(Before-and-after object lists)
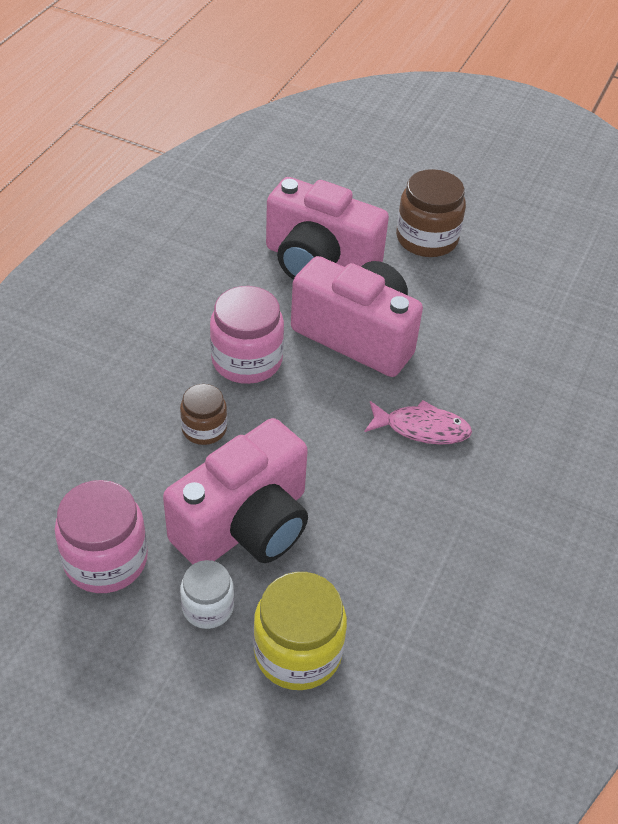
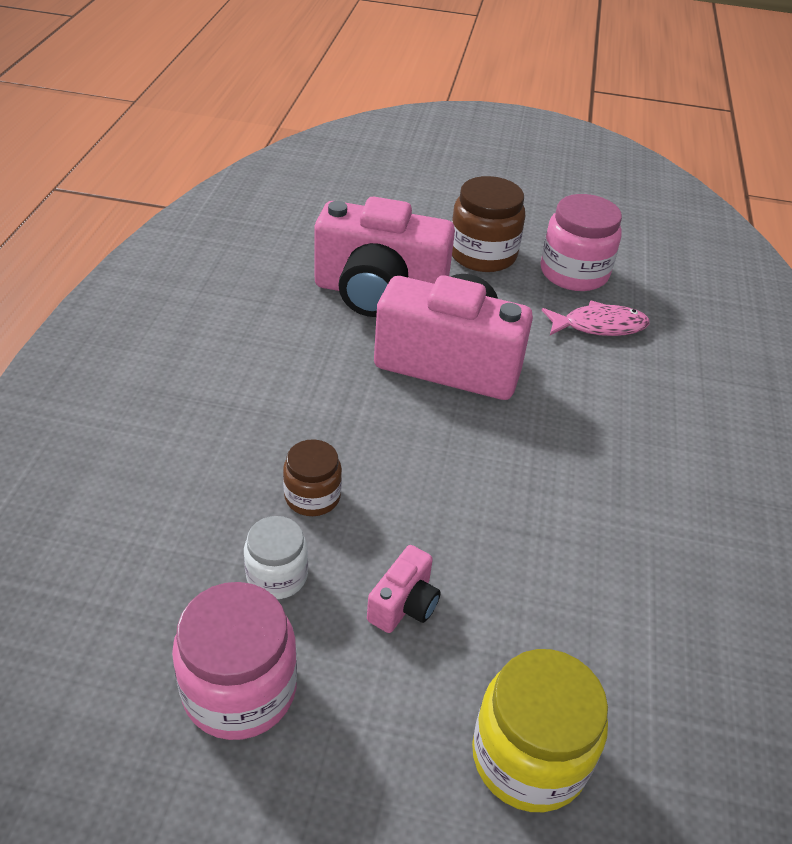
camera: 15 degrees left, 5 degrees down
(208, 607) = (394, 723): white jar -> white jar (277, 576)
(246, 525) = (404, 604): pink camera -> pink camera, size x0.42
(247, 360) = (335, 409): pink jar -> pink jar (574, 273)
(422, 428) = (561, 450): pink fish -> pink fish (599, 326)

--

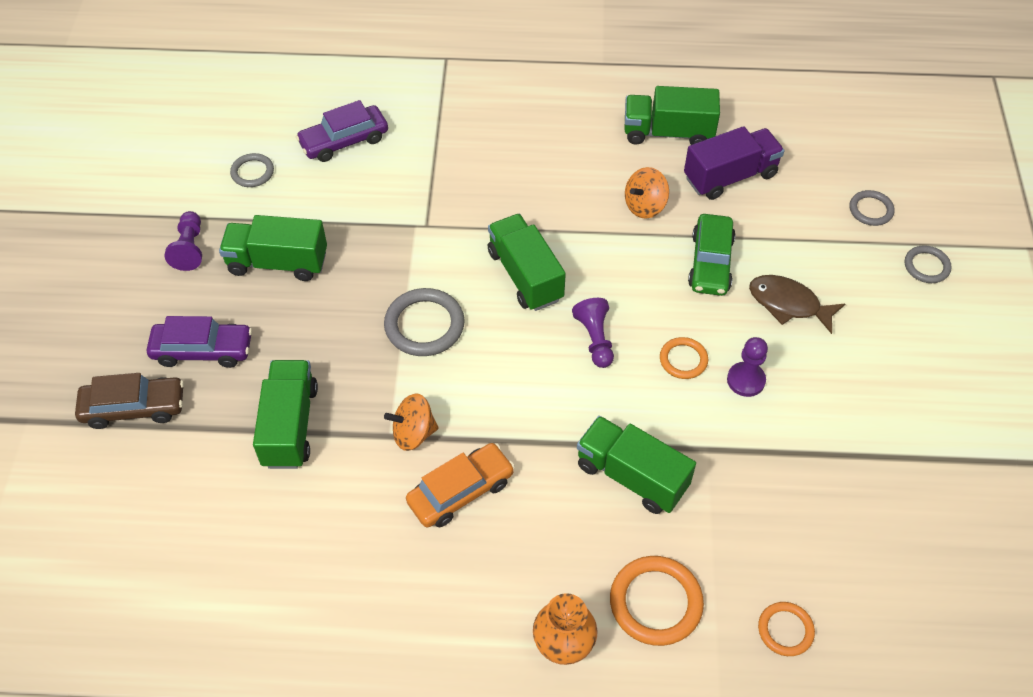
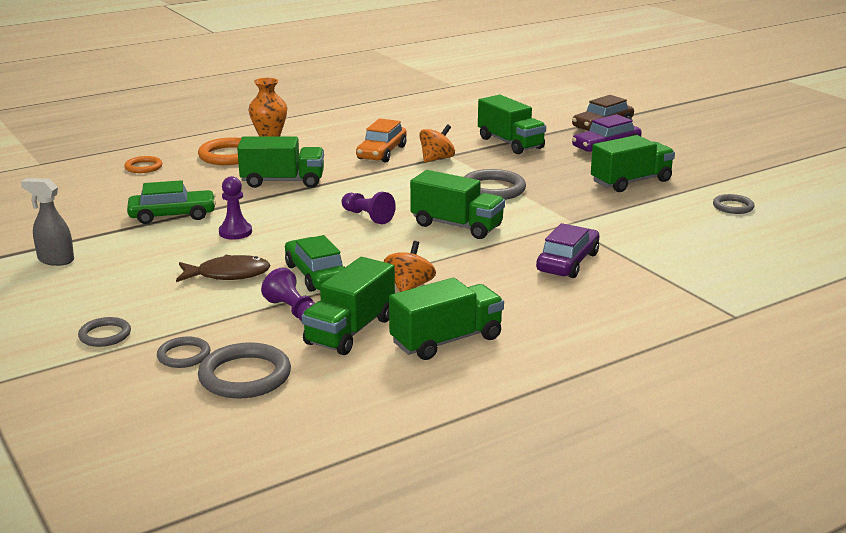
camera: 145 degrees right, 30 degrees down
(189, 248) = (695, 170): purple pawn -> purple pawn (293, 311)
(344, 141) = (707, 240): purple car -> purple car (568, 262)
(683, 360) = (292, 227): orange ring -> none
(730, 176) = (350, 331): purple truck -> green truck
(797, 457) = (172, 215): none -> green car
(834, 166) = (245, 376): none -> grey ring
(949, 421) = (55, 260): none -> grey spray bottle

* [INSTRUCTIONS FOR THE TASK] Nothing but a number should be given: the count of lines in the data above with the word "pink".

* [ANSWER FOR THIS EXERCISE] 3